Read through the lines below and copy the ones holding the string "sorted".

| Records for this exercise |
━━━━━━━━

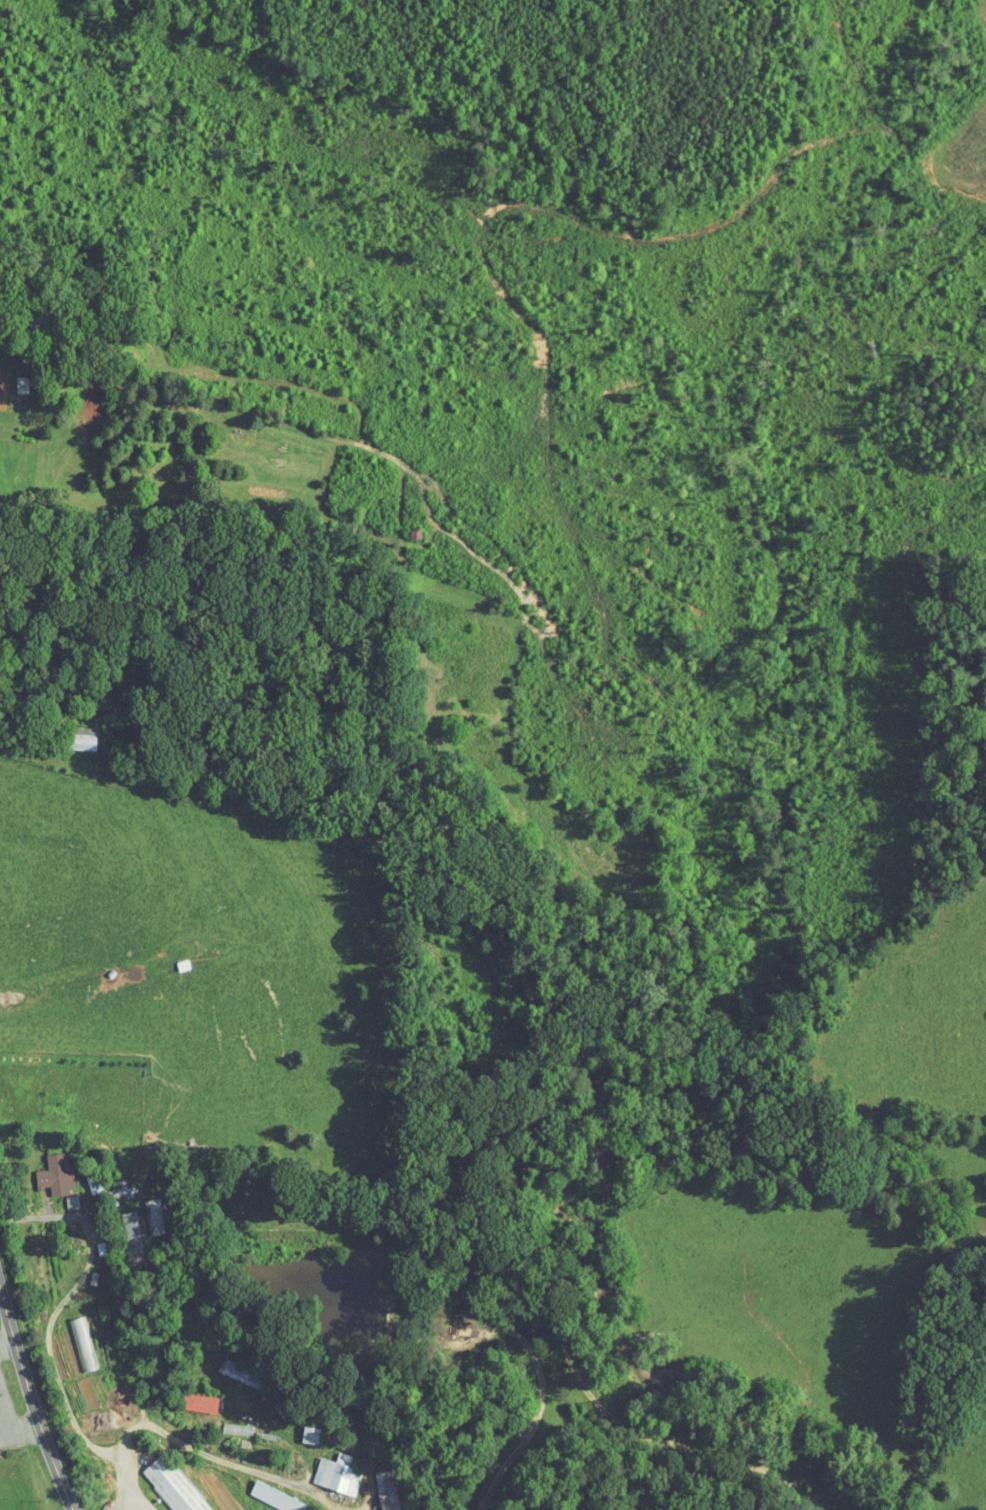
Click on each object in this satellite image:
building: (75, 733)
building: (44, 1168)
building: (112, 1185)
building: (142, 1210)
building: (120, 1229)
building: (230, 1367)
building: (190, 1397)
road: (28, 1414)
building: (225, 1423)
building: (299, 1428)
building: (326, 1467)
building: (165, 1481)
building: (379, 1486)
building: (265, 1492)

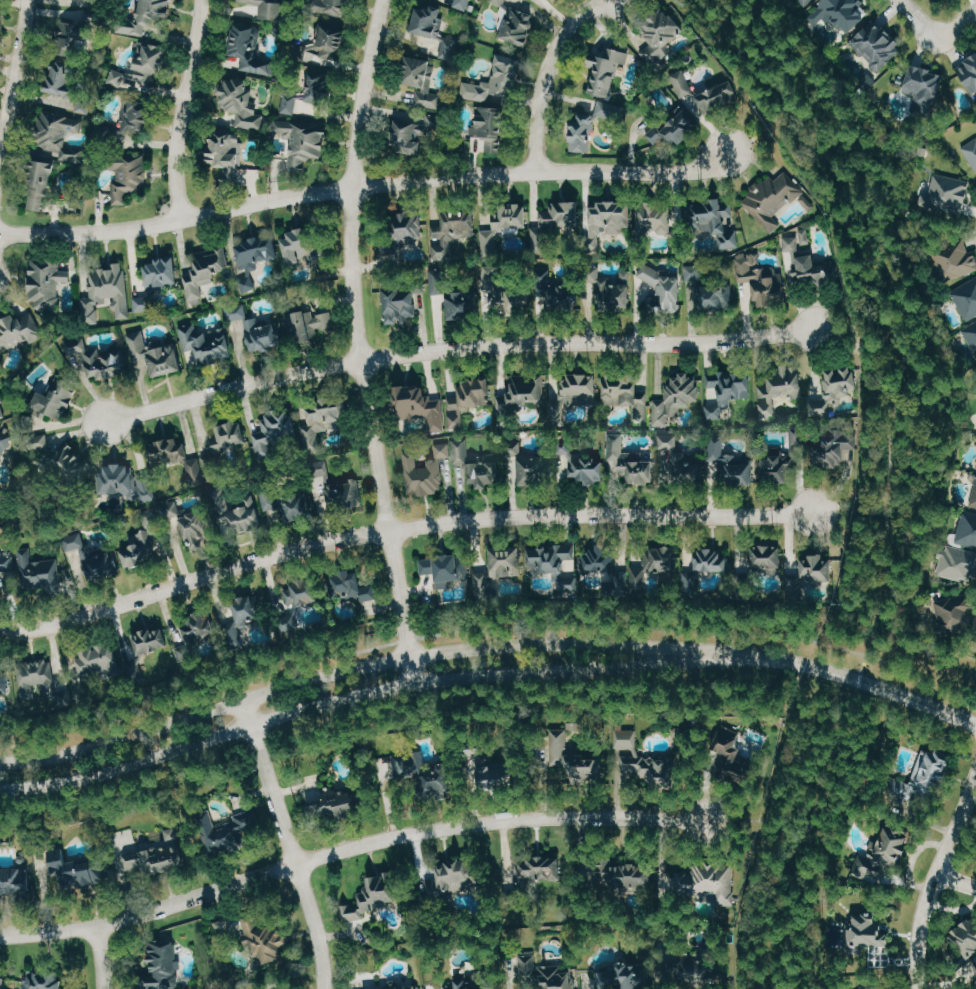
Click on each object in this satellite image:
building: (560, 0)
building: (806, 2)
building: (461, 3)
building: (332, 6)
building: (267, 9)
building: (840, 13)
building: (149, 15)
road: (916, 17)
building: (429, 22)
road: (955, 23)
building: (518, 25)
building: (83, 30)
building: (661, 37)
building: (327, 43)
building: (877, 44)
building: (251, 48)
building: (142, 69)
building: (609, 69)
building: (970, 73)
road: (545, 76)
road: (13, 79)
building: (422, 80)
building: (73, 81)
building: (495, 81)
building: (683, 83)
building: (924, 85)
building: (719, 96)
building: (241, 102)
road: (181, 108)
building: (137, 114)
building: (492, 127)
building: (673, 130)
road: (757, 132)
building: (583, 133)
building: (409, 135)
building: (61, 137)
building: (303, 142)
building: (228, 152)
building: (972, 154)
building: (128, 175)
building: (42, 184)
road: (362, 186)
building: (948, 194)
building: (772, 196)
building: (560, 214)
building: (661, 219)
building: (716, 220)
building: (504, 225)
building: (408, 228)
building: (451, 232)
road: (928, 235)
building: (805, 236)
building: (541, 242)
building: (792, 243)
building: (302, 248)
building: (256, 254)
building: (956, 261)
building: (813, 268)
building: (694, 272)
building: (163, 273)
building: (204, 273)
building: (763, 279)
building: (47, 281)
building: (439, 281)
building: (502, 286)
building: (663, 289)
building: (616, 292)
building: (107, 293)
building: (557, 293)
building: (718, 296)
building: (966, 297)
building: (143, 303)
building: (463, 304)
building: (400, 306)
building: (308, 324)
building: (19, 330)
road: (852, 333)
building: (972, 334)
road: (358, 341)
building: (206, 346)
road: (459, 348)
building: (157, 353)
building: (97, 359)
building: (727, 390)
building: (780, 390)
building: (837, 391)
building: (575, 394)
building: (626, 395)
building: (520, 396)
building: (676, 398)
building: (57, 400)
building: (444, 403)
building: (3, 408)
building: (29, 420)
building: (323, 425)
building: (275, 433)
building: (229, 436)
building: (6, 438)
building: (668, 441)
building: (834, 447)
building: (168, 451)
road: (888, 452)
building: (630, 462)
building: (73, 463)
building: (729, 463)
building: (433, 467)
building: (587, 467)
building: (780, 467)
building: (686, 468)
building: (533, 469)
building: (211, 471)
building: (196, 472)
building: (483, 473)
building: (129, 482)
building: (339, 487)
building: (974, 498)
building: (299, 506)
building: (169, 510)
building: (237, 512)
road: (850, 512)
building: (196, 529)
road: (400, 529)
building: (967, 529)
building: (143, 547)
building: (95, 558)
building: (770, 558)
building: (712, 560)
building: (509, 561)
building: (556, 562)
building: (957, 563)
building: (663, 564)
building: (6, 567)
building: (447, 567)
building: (611, 571)
building: (812, 571)
building: (39, 572)
building: (486, 583)
building: (354, 588)
building: (303, 593)
building: (247, 610)
building: (954, 613)
building: (203, 624)
road: (488, 625)
building: (148, 652)
building: (99, 662)
road: (357, 668)
building: (5, 679)
road: (853, 679)
building: (43, 684)
road: (357, 695)
building: (738, 756)
building: (576, 759)
building: (640, 762)
building: (410, 766)
building: (930, 775)
building: (497, 778)
building: (440, 781)
building: (340, 802)
building: (224, 833)
road: (289, 844)
building: (891, 847)
road: (348, 850)
building: (157, 859)
building: (80, 870)
building: (541, 870)
building: (870, 873)
building: (459, 876)
road: (934, 876)
building: (631, 878)
road: (956, 878)
building: (16, 879)
building: (706, 882)
building: (871, 931)
building: (968, 935)
building: (266, 942)
road: (103, 956)
building: (164, 967)
road: (780, 970)
building: (704, 972)
building: (544, 973)
building: (624, 976)
building: (44, 981)
building: (1, 983)
building: (472, 983)
building: (409, 988)

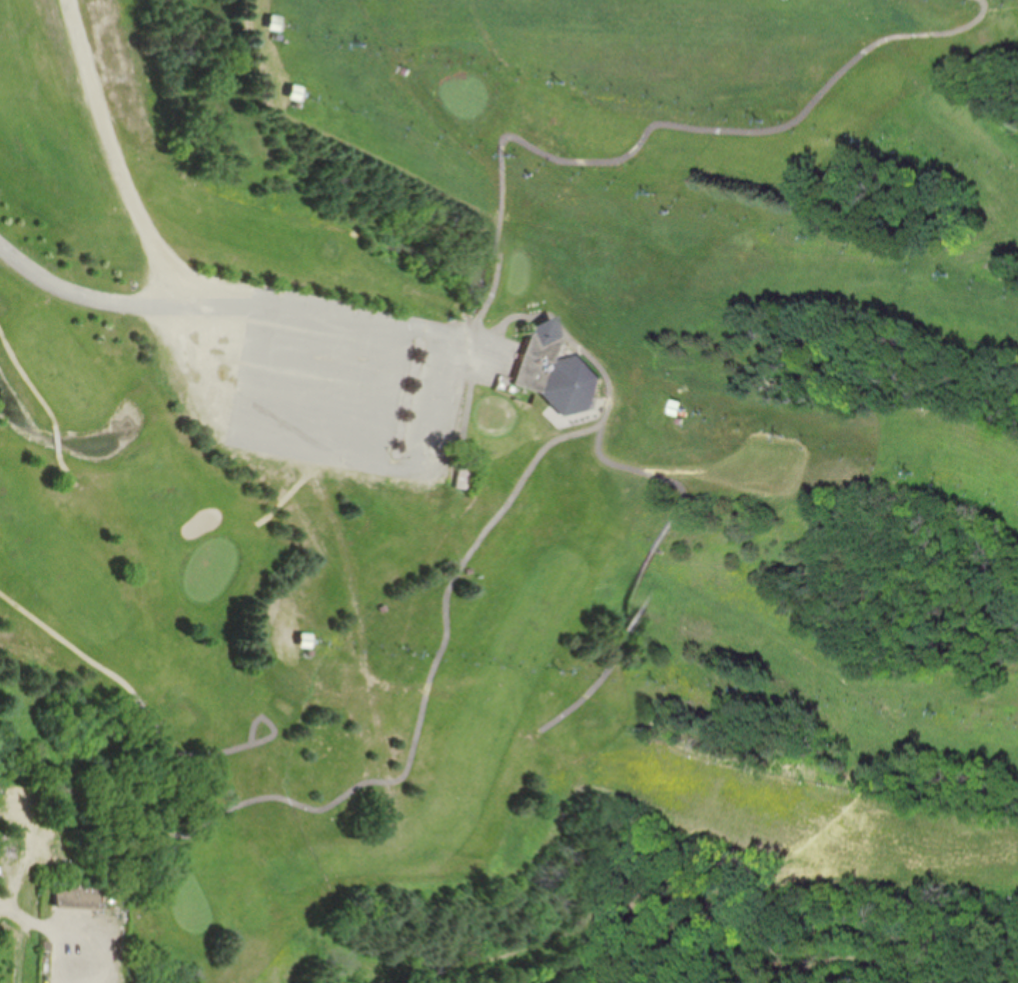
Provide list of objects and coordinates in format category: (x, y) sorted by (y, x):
building: (256, 21)
aerialway pylon: (375, 44)
aerialway pylon: (565, 81)
aerialway pylon: (349, 107)
aerialway pylon: (763, 118)
aerialway pylon: (871, 139)
aerialway pylon: (515, 153)
aerialway pylon: (656, 192)
aerialway pylon: (809, 234)
aerialway pylon: (951, 273)
road: (194, 280)
road: (90, 294)
building: (554, 369)
parking lot: (356, 375)
park: (381, 400)
aerialway pylon: (703, 413)
ski resort: (687, 429)
aerialway pylon: (782, 436)
road: (327, 455)
aerialway pylon: (910, 474)
building: (299, 640)
aerialway pylon: (324, 641)
aerialway pylon: (416, 652)
aerialway pylon: (566, 669)
aerialway pylon: (660, 680)
aerialway pylon: (738, 689)
aerialway pylon: (935, 712)
park: (72, 861)
building: (67, 896)
road: (25, 920)
road: (22, 951)
park: (792, 964)

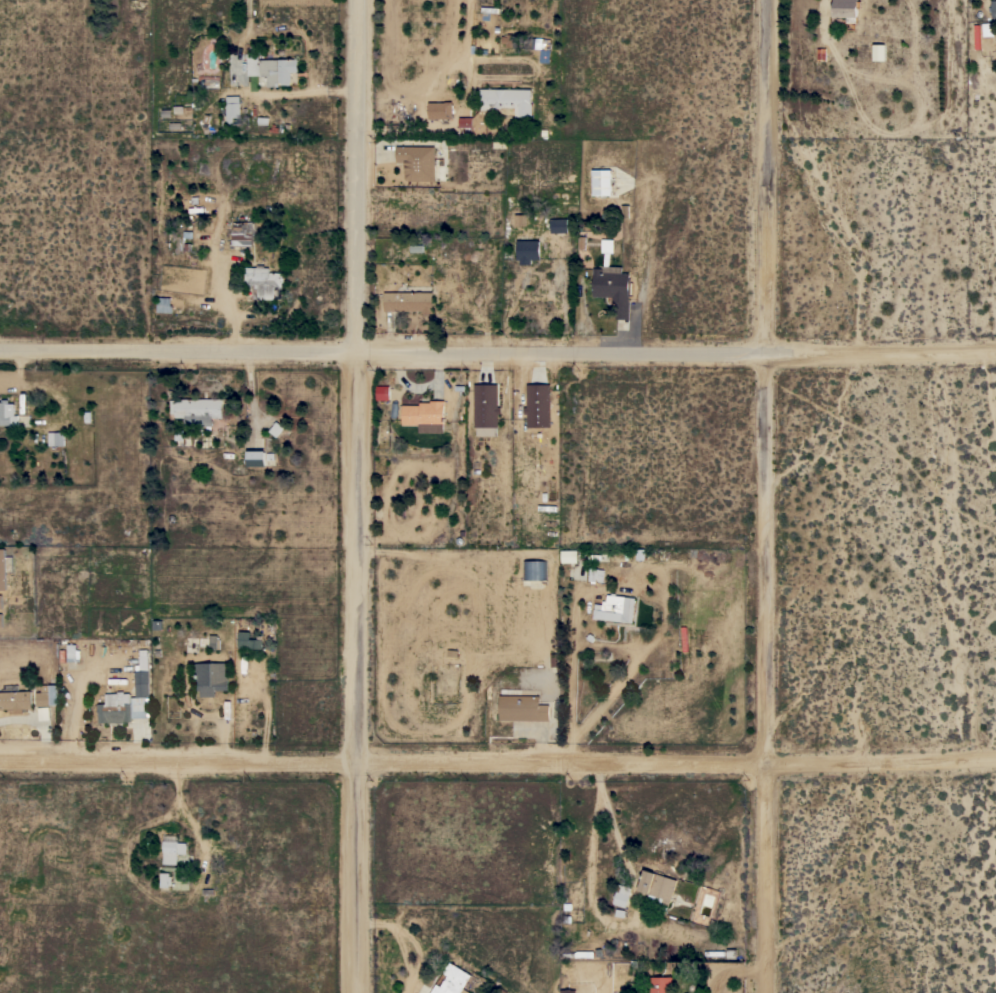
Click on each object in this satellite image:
building: (846, 9)
building: (993, 9)
building: (507, 40)
building: (877, 52)
building: (271, 69)
building: (206, 78)
building: (507, 100)
building: (231, 110)
building: (440, 110)
building: (465, 122)
building: (417, 162)
building: (601, 182)
building: (520, 220)
building: (558, 223)
building: (241, 233)
building: (527, 251)
building: (262, 281)
building: (612, 283)
building: (408, 301)
building: (163, 304)
road: (497, 358)
building: (485, 405)
building: (538, 405)
building: (197, 410)
building: (8, 414)
building: (425, 415)
building: (56, 439)
building: (258, 458)
road: (357, 496)
road: (764, 496)
building: (569, 556)
building: (2, 569)
building: (534, 570)
building: (595, 575)
building: (0, 601)
building: (615, 608)
building: (1, 620)
building: (248, 641)
building: (210, 642)
building: (73, 653)
road: (629, 672)
building: (142, 675)
building: (211, 677)
building: (47, 695)
building: (15, 701)
building: (121, 708)
building: (522, 708)
road: (498, 763)
building: (172, 849)
building: (165, 879)
building: (657, 887)
building: (621, 895)
building: (578, 954)
building: (453, 980)
building: (661, 984)
building: (567, 991)

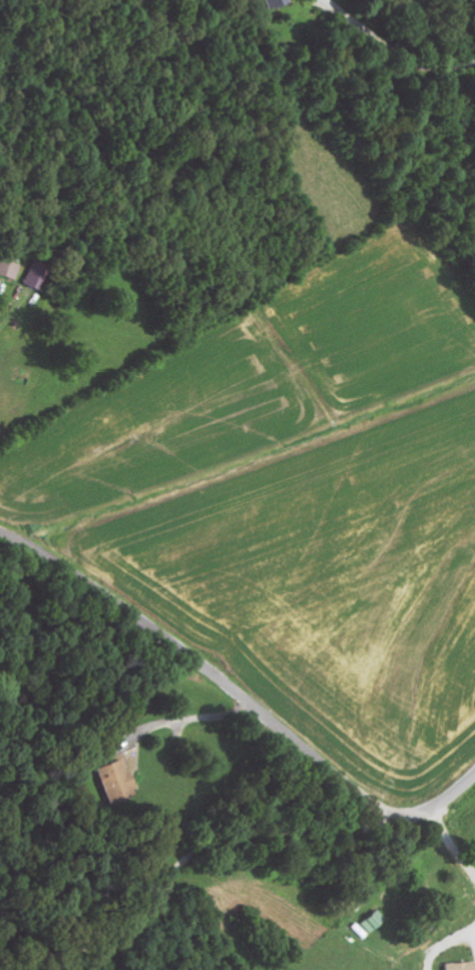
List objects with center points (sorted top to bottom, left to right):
building: (9, 269)
building: (37, 276)
road: (239, 698)
building: (118, 782)
road: (449, 911)
building: (374, 921)
building: (461, 966)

━━━━━━━━

| Solution |
Provide list of objects and coordinates in format category: (x, y) sorted by (y, x):
List objects with center points (sorted top to bottom, left to right):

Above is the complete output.